[DATA TO USE Boundary: Start]
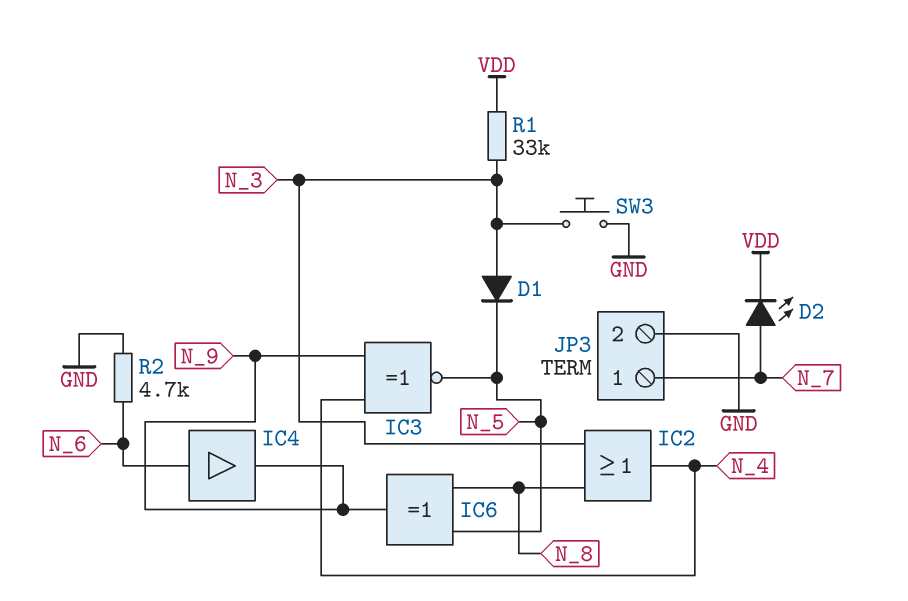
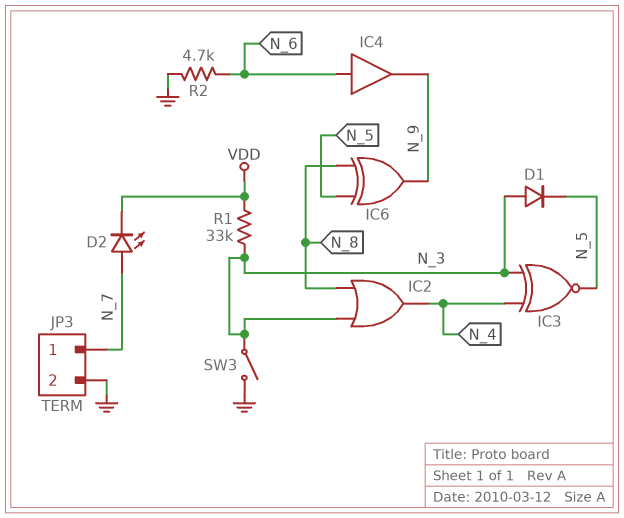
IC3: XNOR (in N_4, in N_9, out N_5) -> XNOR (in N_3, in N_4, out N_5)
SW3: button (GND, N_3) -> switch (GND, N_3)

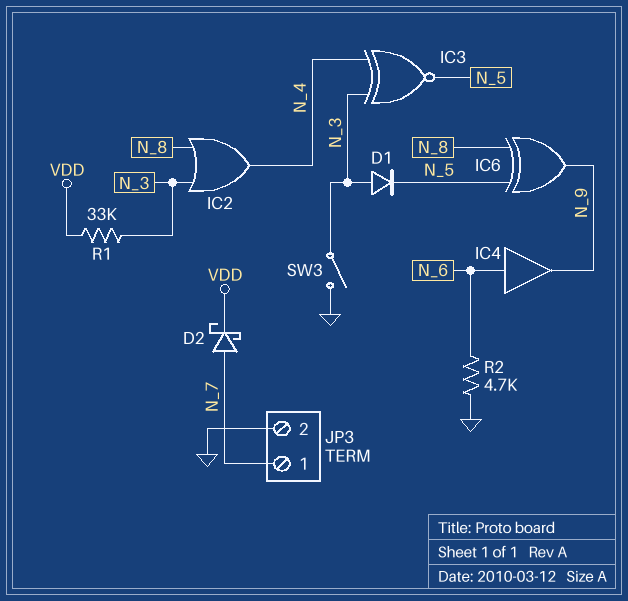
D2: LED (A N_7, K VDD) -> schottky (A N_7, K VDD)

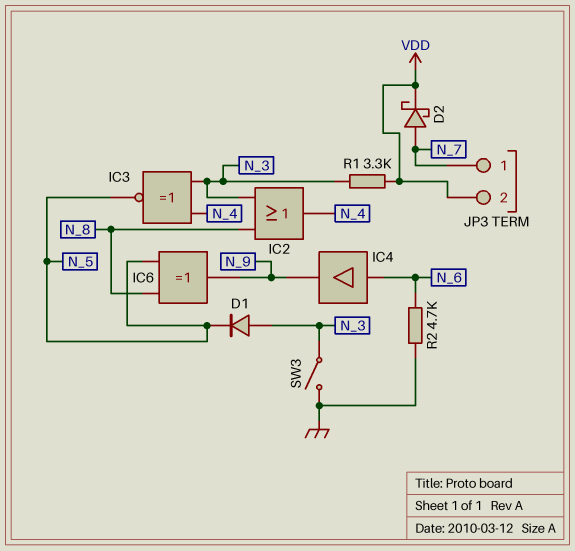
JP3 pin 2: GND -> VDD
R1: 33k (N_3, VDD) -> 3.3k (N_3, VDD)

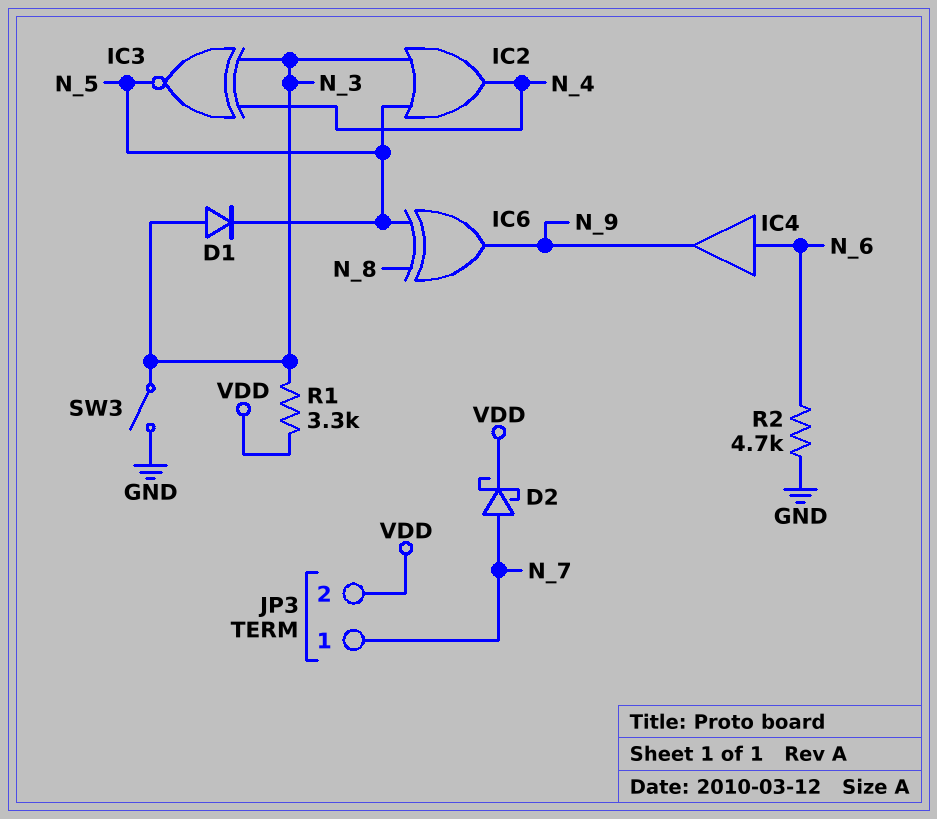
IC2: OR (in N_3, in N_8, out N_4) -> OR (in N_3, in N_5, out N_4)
[DATA TO USE Boundary: End]
[DATA TO USE Boundary: Start]
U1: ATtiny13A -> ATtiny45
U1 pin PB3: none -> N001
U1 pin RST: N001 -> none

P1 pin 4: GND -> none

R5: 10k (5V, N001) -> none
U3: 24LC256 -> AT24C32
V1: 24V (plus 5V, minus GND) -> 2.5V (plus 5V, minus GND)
[DATA TO USE Boundary: End]
[DATA TO USE Boundary: Start]
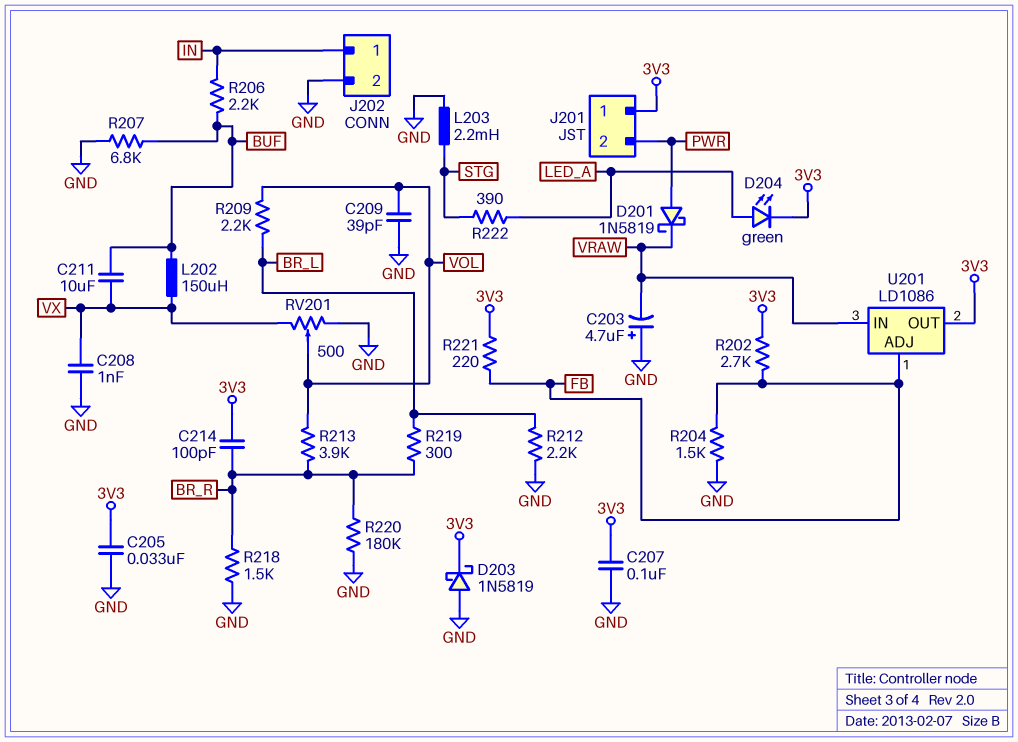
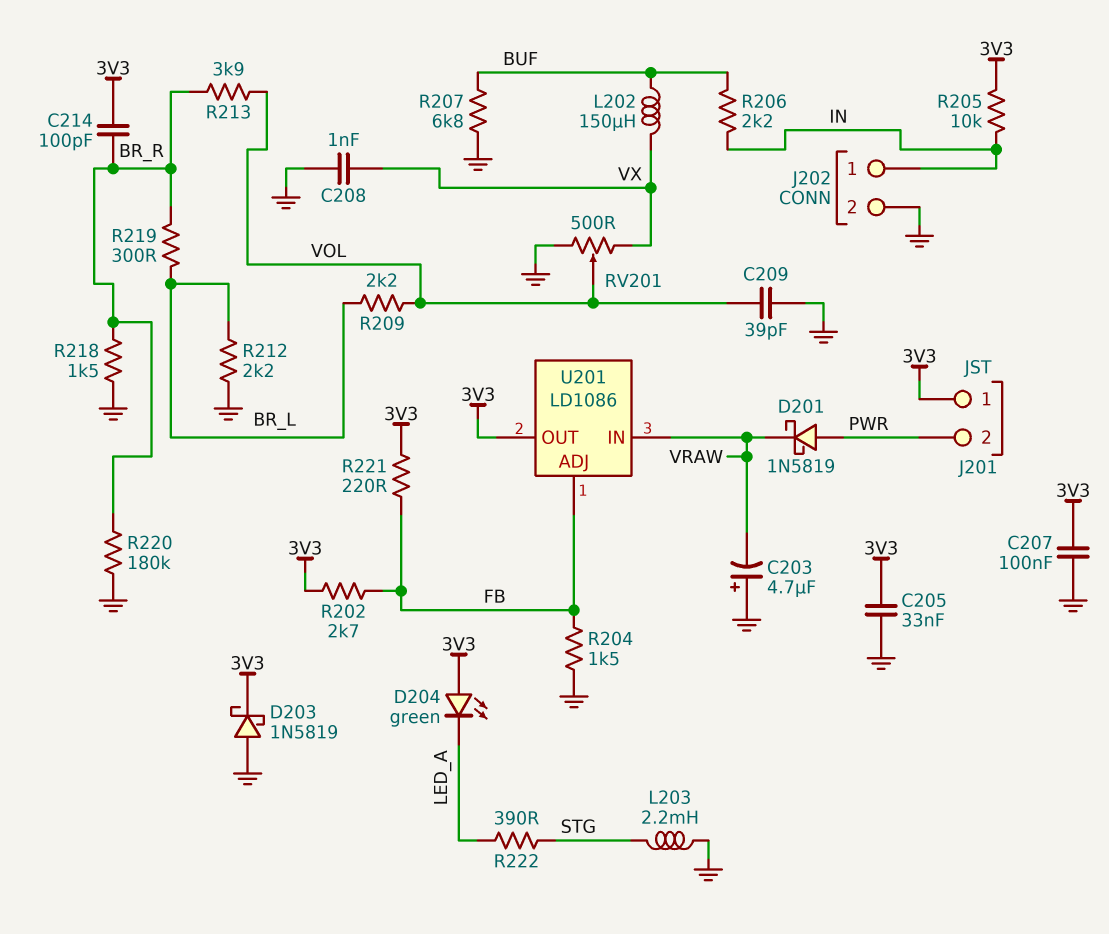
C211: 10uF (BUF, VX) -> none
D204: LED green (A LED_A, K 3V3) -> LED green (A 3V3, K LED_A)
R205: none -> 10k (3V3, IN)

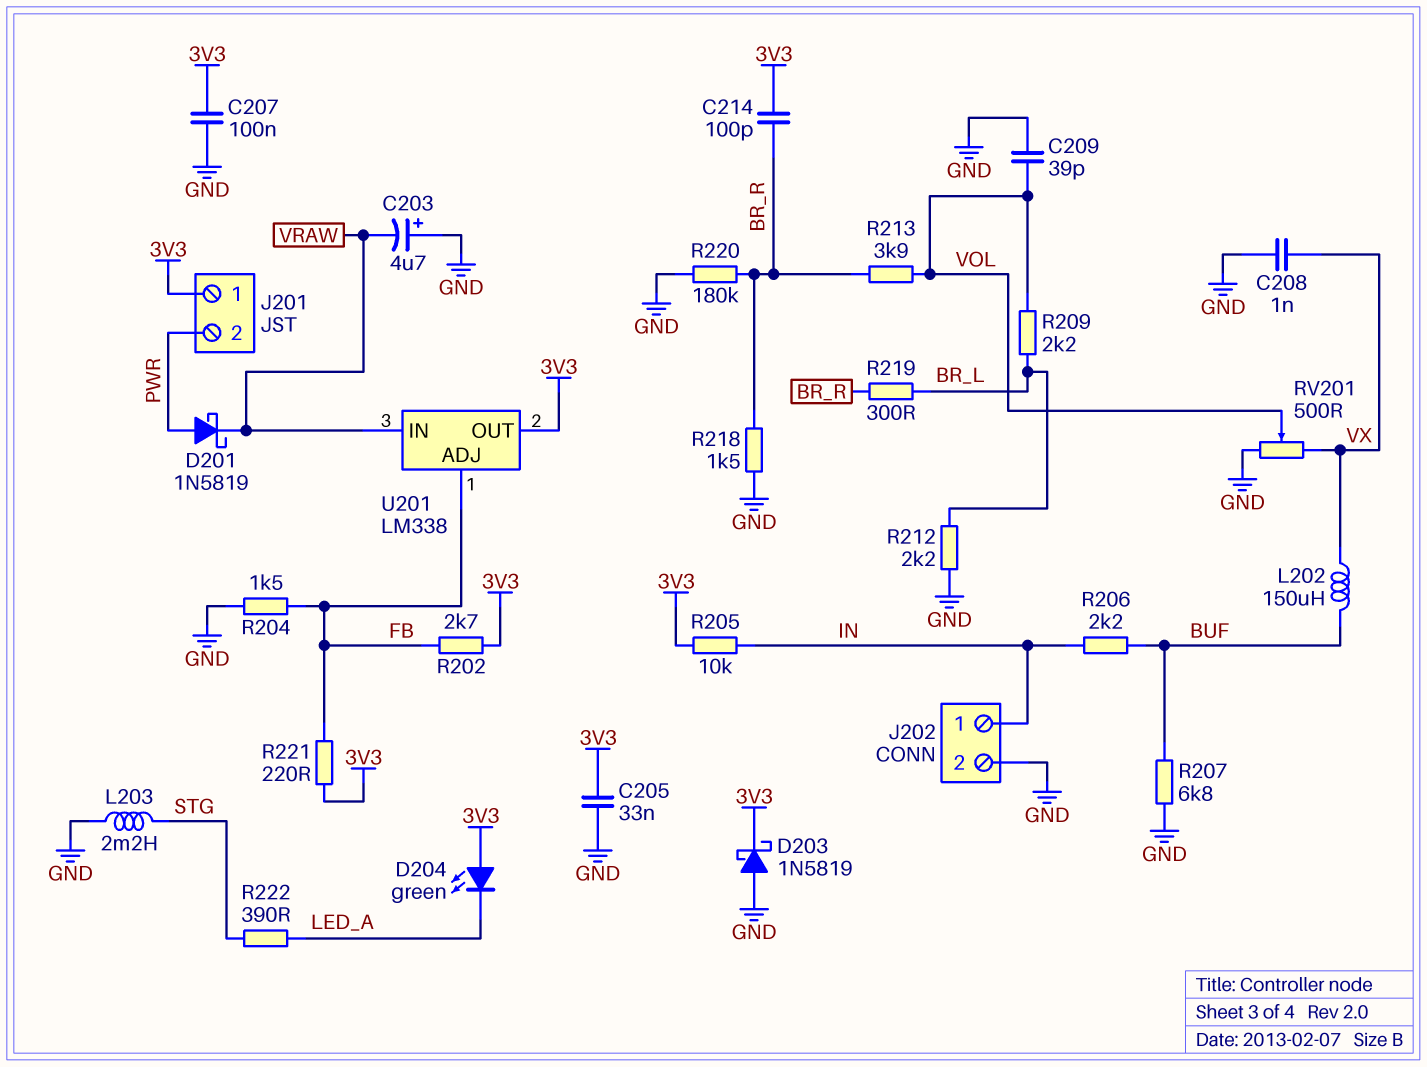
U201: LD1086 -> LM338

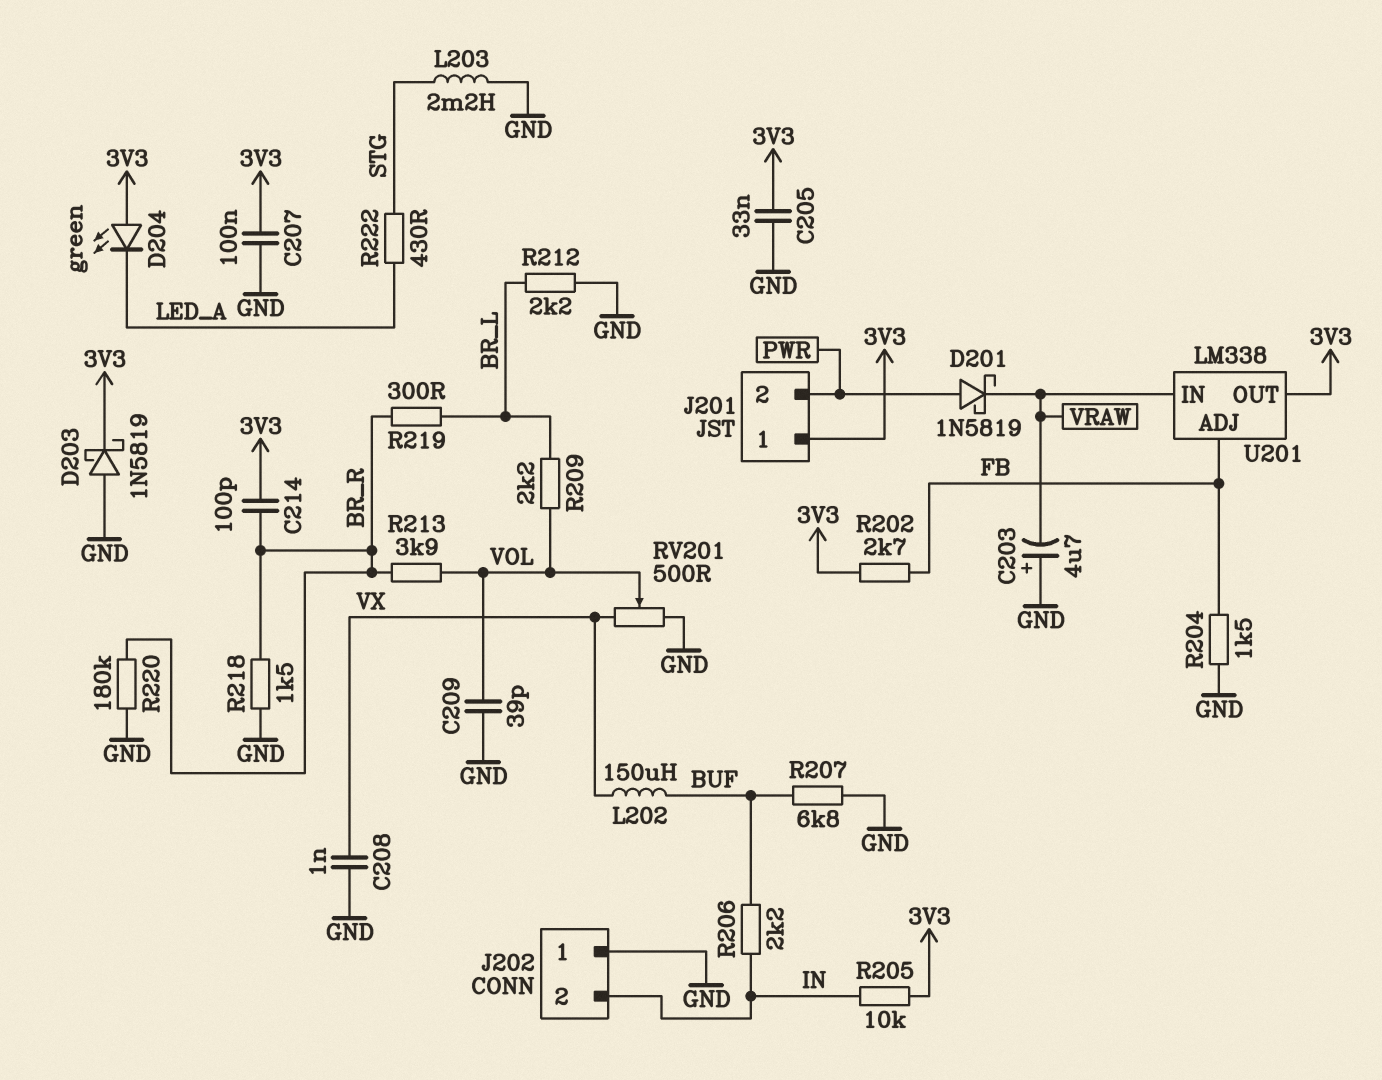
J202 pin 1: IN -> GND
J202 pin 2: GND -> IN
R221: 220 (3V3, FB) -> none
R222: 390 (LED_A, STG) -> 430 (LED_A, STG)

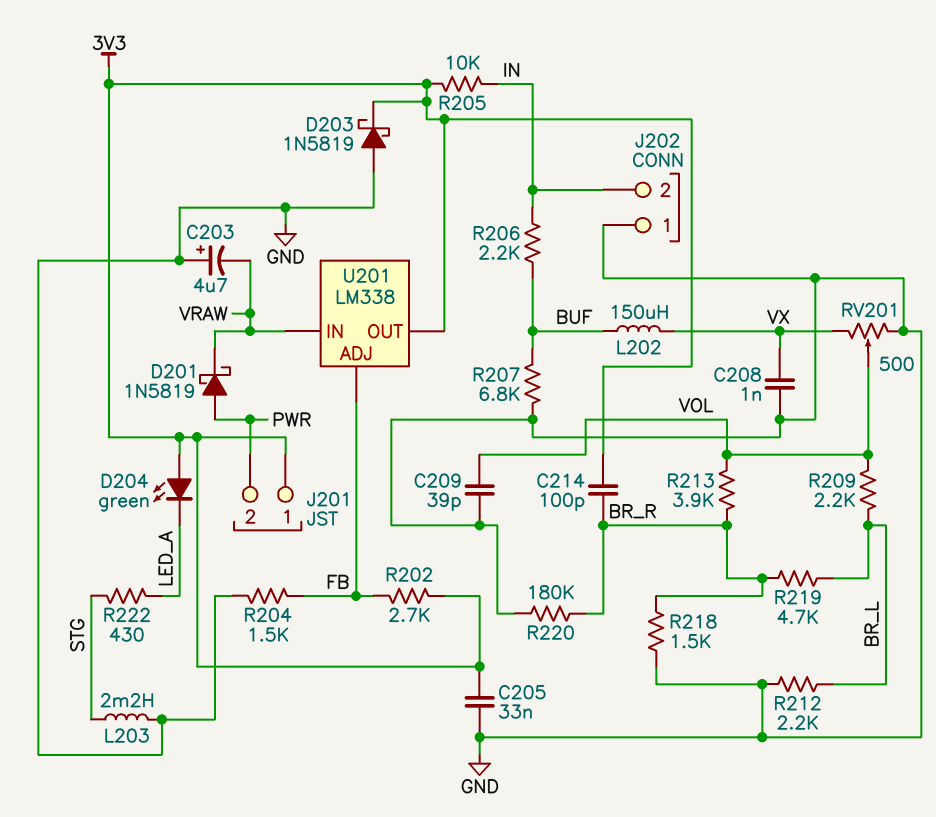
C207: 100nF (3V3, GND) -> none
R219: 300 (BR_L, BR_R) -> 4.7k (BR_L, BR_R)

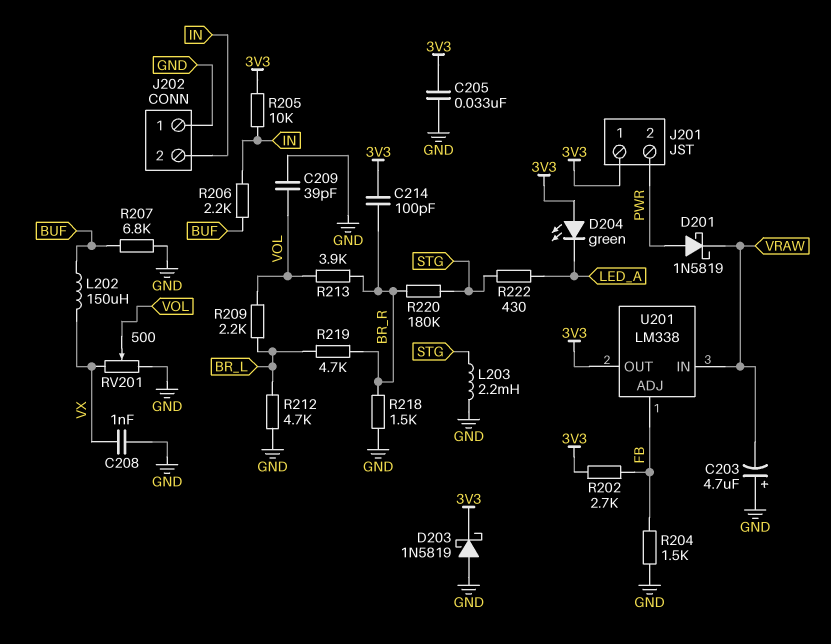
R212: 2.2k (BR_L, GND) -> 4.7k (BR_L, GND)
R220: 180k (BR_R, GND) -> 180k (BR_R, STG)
[DATA TO USE Boundary: End]
● **TASK**
Starting with the line that holds "U1 pin RST: N001 -> none" and ending with the line that holds "V1: 24V (plus", retype every line in the data above exactly, and nothing else.

● **RESPONSE TO THE EXERCISE**
U1 pin RST: N001 -> none

P1 pin 4: GND -> none

R5: 10k (5V, N001) -> none
U3: 24LC256 -> AT24C32
V1: 24V (plus 5V, minus GND) -> 2.5V (plus 5V, minus GND)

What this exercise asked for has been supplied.